**Activity**:
Each entry should be duplicated verbatim; its pictures should not be.

**Data records**:
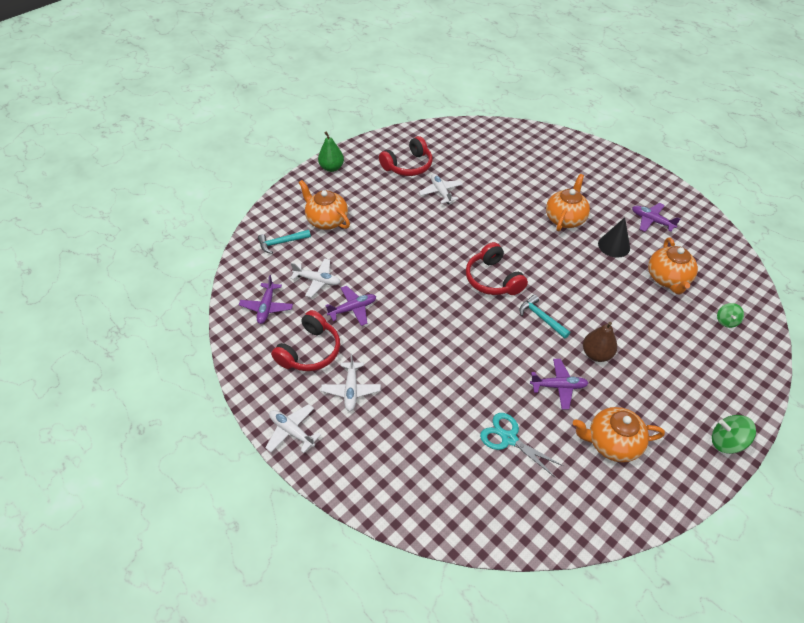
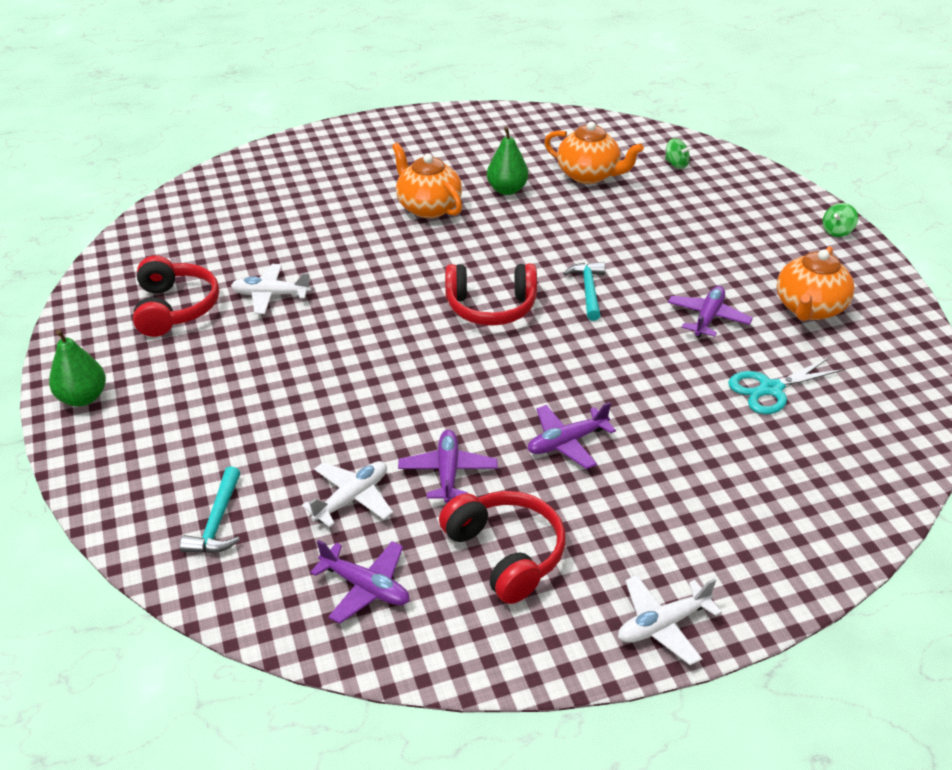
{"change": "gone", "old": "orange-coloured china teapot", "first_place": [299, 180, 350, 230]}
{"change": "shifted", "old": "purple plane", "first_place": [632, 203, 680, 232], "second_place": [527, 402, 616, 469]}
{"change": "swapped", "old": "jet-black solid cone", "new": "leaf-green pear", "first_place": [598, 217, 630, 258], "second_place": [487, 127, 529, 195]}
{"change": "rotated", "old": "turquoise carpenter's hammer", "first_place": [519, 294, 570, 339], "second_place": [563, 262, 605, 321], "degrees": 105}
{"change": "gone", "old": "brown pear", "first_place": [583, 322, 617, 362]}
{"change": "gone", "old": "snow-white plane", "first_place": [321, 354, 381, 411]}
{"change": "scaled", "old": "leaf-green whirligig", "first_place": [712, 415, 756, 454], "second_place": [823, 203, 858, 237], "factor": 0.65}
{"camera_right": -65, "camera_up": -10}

**Your solution**:
{"change": "gone", "old": "orange-coloured china teapot", "first_place": [299, 180, 350, 230]}
{"change": "shifted", "old": "purple plane", "first_place": [632, 203, 680, 232], "second_place": [527, 402, 616, 469]}
{"change": "swapped", "old": "jet-black solid cone", "new": "leaf-green pear", "first_place": [598, 217, 630, 258], "second_place": [487, 127, 529, 195]}
{"change": "rotated", "old": "turquoise carpenter's hammer", "first_place": [519, 294, 570, 339], "second_place": [563, 262, 605, 321], "degrees": 105}
{"change": "gone", "old": "brown pear", "first_place": [583, 322, 617, 362]}
{"change": "gone", "old": "snow-white plane", "first_place": [321, 354, 381, 411]}
{"change": "scaled", "old": "leaf-green whirligig", "first_place": [712, 415, 756, 454], "second_place": [823, 203, 858, 237], "factor": 0.65}
{"camera_right": -65, "camera_up": -10}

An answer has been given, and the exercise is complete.